### Source information:

^^^^^^^^^^^^^^^^

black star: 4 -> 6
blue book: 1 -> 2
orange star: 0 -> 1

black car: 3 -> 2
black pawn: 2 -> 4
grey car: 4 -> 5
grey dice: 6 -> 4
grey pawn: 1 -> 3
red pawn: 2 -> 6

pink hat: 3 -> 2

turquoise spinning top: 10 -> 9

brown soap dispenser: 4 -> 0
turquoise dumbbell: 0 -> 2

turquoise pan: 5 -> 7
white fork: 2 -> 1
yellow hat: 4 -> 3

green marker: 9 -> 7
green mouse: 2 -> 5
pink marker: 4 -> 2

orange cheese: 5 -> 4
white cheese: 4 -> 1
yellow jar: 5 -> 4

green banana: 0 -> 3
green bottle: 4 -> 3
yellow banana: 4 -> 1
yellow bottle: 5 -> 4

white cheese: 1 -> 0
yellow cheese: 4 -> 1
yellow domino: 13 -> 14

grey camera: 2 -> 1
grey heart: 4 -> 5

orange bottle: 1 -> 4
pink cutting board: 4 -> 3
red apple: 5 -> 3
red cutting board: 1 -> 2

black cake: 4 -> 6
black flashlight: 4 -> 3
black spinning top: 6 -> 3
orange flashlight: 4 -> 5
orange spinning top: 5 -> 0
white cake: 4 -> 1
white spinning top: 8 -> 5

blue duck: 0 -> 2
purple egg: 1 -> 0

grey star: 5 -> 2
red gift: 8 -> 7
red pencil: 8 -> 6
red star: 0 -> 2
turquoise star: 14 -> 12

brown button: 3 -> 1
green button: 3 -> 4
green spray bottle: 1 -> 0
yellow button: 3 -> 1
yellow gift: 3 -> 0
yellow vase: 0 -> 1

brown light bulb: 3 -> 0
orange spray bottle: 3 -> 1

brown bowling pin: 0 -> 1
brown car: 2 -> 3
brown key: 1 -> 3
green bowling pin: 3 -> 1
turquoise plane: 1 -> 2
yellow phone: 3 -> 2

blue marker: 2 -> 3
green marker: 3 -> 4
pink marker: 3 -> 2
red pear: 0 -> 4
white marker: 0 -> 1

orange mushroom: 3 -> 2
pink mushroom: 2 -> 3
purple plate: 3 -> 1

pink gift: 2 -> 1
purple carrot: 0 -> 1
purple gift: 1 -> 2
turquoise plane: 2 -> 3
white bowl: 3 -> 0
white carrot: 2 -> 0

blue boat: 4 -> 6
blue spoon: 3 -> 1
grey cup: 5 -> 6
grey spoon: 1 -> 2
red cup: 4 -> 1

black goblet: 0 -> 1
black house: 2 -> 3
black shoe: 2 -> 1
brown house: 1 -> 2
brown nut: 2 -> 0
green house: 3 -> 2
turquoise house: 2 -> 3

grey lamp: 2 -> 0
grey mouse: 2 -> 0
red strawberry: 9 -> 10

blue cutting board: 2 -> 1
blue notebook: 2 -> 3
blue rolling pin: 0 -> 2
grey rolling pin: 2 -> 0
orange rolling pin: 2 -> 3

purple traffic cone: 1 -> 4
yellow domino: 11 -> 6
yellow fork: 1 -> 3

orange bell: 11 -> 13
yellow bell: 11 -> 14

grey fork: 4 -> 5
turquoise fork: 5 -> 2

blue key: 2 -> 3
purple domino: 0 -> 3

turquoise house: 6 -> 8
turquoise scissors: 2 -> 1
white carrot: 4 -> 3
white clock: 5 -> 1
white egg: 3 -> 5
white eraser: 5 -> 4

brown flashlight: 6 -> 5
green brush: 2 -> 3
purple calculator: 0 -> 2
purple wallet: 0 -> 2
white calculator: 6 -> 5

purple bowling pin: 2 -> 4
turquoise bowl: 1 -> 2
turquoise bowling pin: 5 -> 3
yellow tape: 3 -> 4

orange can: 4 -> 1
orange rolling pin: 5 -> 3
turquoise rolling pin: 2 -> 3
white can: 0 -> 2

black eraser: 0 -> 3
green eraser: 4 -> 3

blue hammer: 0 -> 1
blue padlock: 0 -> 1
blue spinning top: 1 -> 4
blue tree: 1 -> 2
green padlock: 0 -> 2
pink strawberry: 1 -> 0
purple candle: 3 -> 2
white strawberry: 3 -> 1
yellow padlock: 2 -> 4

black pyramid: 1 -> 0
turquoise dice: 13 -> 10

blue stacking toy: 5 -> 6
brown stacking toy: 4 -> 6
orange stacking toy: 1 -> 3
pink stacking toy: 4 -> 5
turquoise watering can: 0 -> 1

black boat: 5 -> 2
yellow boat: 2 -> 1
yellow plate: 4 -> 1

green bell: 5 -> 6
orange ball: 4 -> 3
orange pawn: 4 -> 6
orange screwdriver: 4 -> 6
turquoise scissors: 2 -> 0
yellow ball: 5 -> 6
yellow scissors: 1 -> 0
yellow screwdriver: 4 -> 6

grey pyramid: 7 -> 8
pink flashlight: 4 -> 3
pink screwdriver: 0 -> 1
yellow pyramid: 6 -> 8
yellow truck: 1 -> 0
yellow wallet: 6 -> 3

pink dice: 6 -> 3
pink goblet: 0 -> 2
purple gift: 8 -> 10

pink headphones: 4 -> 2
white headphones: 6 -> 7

^^^^^^^^^^^^^^^^

### Exercise requirements:
Retype the entries above exactly, but only from the line containing "yellow padlock: 2 -> 4" through the line containing "orange screwdriver: 4 -> 6", both included.

### Answer area:
yellow padlock: 2 -> 4

black pyramid: 1 -> 0
turquoise dice: 13 -> 10

blue stacking toy: 5 -> 6
brown stacking toy: 4 -> 6
orange stacking toy: 1 -> 3
pink stacking toy: 4 -> 5
turquoise watering can: 0 -> 1

black boat: 5 -> 2
yellow boat: 2 -> 1
yellow plate: 4 -> 1

green bell: 5 -> 6
orange ball: 4 -> 3
orange pawn: 4 -> 6
orange screwdriver: 4 -> 6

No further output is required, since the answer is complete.